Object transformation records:
== Segment start ==
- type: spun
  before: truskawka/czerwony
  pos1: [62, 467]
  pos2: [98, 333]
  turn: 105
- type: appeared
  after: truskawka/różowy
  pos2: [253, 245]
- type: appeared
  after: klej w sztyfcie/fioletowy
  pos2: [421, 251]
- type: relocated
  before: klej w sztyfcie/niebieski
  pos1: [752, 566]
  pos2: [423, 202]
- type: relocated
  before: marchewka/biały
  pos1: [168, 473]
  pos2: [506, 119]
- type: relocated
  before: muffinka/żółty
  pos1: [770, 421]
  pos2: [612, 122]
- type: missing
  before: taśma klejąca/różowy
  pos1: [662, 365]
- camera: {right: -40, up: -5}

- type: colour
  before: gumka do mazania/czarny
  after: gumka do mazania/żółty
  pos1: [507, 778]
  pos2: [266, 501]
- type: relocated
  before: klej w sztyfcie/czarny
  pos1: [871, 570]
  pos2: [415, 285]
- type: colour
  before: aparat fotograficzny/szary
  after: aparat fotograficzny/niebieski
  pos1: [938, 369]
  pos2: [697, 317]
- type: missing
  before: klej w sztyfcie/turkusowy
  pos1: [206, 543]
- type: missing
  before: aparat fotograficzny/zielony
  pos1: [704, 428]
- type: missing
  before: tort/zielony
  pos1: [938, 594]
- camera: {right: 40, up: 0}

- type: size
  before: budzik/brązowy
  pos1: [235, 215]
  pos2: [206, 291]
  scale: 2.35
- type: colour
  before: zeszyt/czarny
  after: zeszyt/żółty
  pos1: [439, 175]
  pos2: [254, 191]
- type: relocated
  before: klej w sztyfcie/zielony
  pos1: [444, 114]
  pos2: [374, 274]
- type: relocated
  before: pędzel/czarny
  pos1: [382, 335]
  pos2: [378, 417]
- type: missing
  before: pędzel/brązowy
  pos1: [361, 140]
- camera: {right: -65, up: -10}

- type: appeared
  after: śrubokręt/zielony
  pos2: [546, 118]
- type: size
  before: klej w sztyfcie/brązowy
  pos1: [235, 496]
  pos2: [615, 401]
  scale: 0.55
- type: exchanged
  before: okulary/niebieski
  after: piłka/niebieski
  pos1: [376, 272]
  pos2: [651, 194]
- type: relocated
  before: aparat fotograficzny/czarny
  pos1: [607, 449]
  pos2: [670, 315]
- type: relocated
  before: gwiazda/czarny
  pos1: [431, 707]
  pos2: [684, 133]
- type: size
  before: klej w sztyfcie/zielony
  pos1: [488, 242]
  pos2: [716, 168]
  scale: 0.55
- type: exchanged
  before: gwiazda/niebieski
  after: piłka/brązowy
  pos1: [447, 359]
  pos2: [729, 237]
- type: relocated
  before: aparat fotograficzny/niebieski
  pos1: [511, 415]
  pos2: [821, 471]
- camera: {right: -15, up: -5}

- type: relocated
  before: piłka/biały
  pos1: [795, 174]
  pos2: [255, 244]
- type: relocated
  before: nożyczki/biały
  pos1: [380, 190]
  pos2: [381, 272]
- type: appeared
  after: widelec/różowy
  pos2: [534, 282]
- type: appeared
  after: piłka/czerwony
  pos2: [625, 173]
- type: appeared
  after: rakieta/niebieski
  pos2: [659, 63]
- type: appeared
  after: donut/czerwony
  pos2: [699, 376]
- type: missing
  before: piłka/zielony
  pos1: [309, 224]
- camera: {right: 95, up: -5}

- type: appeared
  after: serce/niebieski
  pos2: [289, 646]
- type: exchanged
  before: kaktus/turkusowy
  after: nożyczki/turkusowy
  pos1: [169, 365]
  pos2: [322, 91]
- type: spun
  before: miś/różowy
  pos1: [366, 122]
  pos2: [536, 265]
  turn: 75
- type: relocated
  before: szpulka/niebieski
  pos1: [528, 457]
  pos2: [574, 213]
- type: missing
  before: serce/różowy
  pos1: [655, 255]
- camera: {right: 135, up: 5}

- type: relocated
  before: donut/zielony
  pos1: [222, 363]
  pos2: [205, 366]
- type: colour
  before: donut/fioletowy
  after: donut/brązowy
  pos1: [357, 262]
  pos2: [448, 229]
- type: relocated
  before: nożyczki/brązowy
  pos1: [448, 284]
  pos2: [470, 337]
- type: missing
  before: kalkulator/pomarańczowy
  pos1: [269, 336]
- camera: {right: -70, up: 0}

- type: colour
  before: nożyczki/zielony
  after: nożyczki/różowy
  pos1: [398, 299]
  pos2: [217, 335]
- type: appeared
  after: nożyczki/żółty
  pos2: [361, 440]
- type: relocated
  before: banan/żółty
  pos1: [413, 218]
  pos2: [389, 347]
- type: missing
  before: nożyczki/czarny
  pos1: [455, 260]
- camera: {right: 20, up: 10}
== Segment end ==
ASSIGNED TASK: Would you write out all of the data exactly as given?

ANSWER BELOW:
- type: spun
  before: truskawka/czerwony
  pos1: [62, 467]
  pos2: [98, 333]
  turn: 105
- type: appeared
  after: truskawka/różowy
  pos2: [253, 245]
- type: appeared
  after: klej w sztyfcie/fioletowy
  pos2: [421, 251]
- type: relocated
  before: klej w sztyfcie/niebieski
  pos1: [752, 566]
  pos2: [423, 202]
- type: relocated
  before: marchewka/biały
  pos1: [168, 473]
  pos2: [506, 119]
- type: relocated
  before: muffinka/żółty
  pos1: [770, 421]
  pos2: [612, 122]
- type: missing
  before: taśma klejąca/różowy
  pos1: [662, 365]
- camera: {right: -40, up: -5}

- type: colour
  before: gumka do mazania/czarny
  after: gumka do mazania/żółty
  pos1: [507, 778]
  pos2: [266, 501]
- type: relocated
  before: klej w sztyfcie/czarny
  pos1: [871, 570]
  pos2: [415, 285]
- type: colour
  before: aparat fotograficzny/szary
  after: aparat fotograficzny/niebieski
  pos1: [938, 369]
  pos2: [697, 317]
- type: missing
  before: klej w sztyfcie/turkusowy
  pos1: [206, 543]
- type: missing
  before: aparat fotograficzny/zielony
  pos1: [704, 428]
- type: missing
  before: tort/zielony
  pos1: [938, 594]
- camera: {right: 40, up: 0}

- type: size
  before: budzik/brązowy
  pos1: [235, 215]
  pos2: [206, 291]
  scale: 2.35
- type: colour
  before: zeszyt/czarny
  after: zeszyt/żółty
  pos1: [439, 175]
  pos2: [254, 191]
- type: relocated
  before: klej w sztyfcie/zielony
  pos1: [444, 114]
  pos2: [374, 274]
- type: relocated
  before: pędzel/czarny
  pos1: [382, 335]
  pos2: [378, 417]
- type: missing
  before: pędzel/brązowy
  pos1: [361, 140]
- camera: {right: -65, up: -10}

- type: appeared
  after: śrubokręt/zielony
  pos2: [546, 118]
- type: size
  before: klej w sztyfcie/brązowy
  pos1: [235, 496]
  pos2: [615, 401]
  scale: 0.55
- type: exchanged
  before: okulary/niebieski
  after: piłka/niebieski
  pos1: [376, 272]
  pos2: [651, 194]
- type: relocated
  before: aparat fotograficzny/czarny
  pos1: [607, 449]
  pos2: [670, 315]
- type: relocated
  before: gwiazda/czarny
  pos1: [431, 707]
  pos2: [684, 133]
- type: size
  before: klej w sztyfcie/zielony
  pos1: [488, 242]
  pos2: [716, 168]
  scale: 0.55
- type: exchanged
  before: gwiazda/niebieski
  after: piłka/brązowy
  pos1: [447, 359]
  pos2: [729, 237]
- type: relocated
  before: aparat fotograficzny/niebieski
  pos1: [511, 415]
  pos2: [821, 471]
- camera: {right: -15, up: -5}

- type: relocated
  before: piłka/biały
  pos1: [795, 174]
  pos2: [255, 244]
- type: relocated
  before: nożyczki/biały
  pos1: [380, 190]
  pos2: [381, 272]
- type: appeared
  after: widelec/różowy
  pos2: [534, 282]
- type: appeared
  after: piłka/czerwony
  pos2: [625, 173]
- type: appeared
  after: rakieta/niebieski
  pos2: [659, 63]
- type: appeared
  after: donut/czerwony
  pos2: [699, 376]
- type: missing
  before: piłka/zielony
  pos1: [309, 224]
- camera: {right: 95, up: -5}

- type: appeared
  after: serce/niebieski
  pos2: [289, 646]
- type: exchanged
  before: kaktus/turkusowy
  after: nożyczki/turkusowy
  pos1: [169, 365]
  pos2: [322, 91]
- type: spun
  before: miś/różowy
  pos1: [366, 122]
  pos2: [536, 265]
  turn: 75
- type: relocated
  before: szpulka/niebieski
  pos1: [528, 457]
  pos2: [574, 213]
- type: missing
  before: serce/różowy
  pos1: [655, 255]
- camera: {right: 135, up: 5}

- type: relocated
  before: donut/zielony
  pos1: [222, 363]
  pos2: [205, 366]
- type: colour
  before: donut/fioletowy
  after: donut/brązowy
  pos1: [357, 262]
  pos2: [448, 229]
- type: relocated
  before: nożyczki/brązowy
  pos1: [448, 284]
  pos2: [470, 337]
- type: missing
  before: kalkulator/pomarańczowy
  pos1: [269, 336]
- camera: {right: -70, up: 0}

- type: colour
  before: nożyczki/zielony
  after: nożyczki/różowy
  pos1: [398, 299]
  pos2: [217, 335]
- type: appeared
  after: nożyczki/żółty
  pos2: [361, 440]
- type: relocated
  before: banan/żółty
  pos1: [413, 218]
  pos2: [389, 347]
- type: missing
  before: nożyczki/czarny
  pos1: [455, 260]
- camera: {right: 20, up: 10}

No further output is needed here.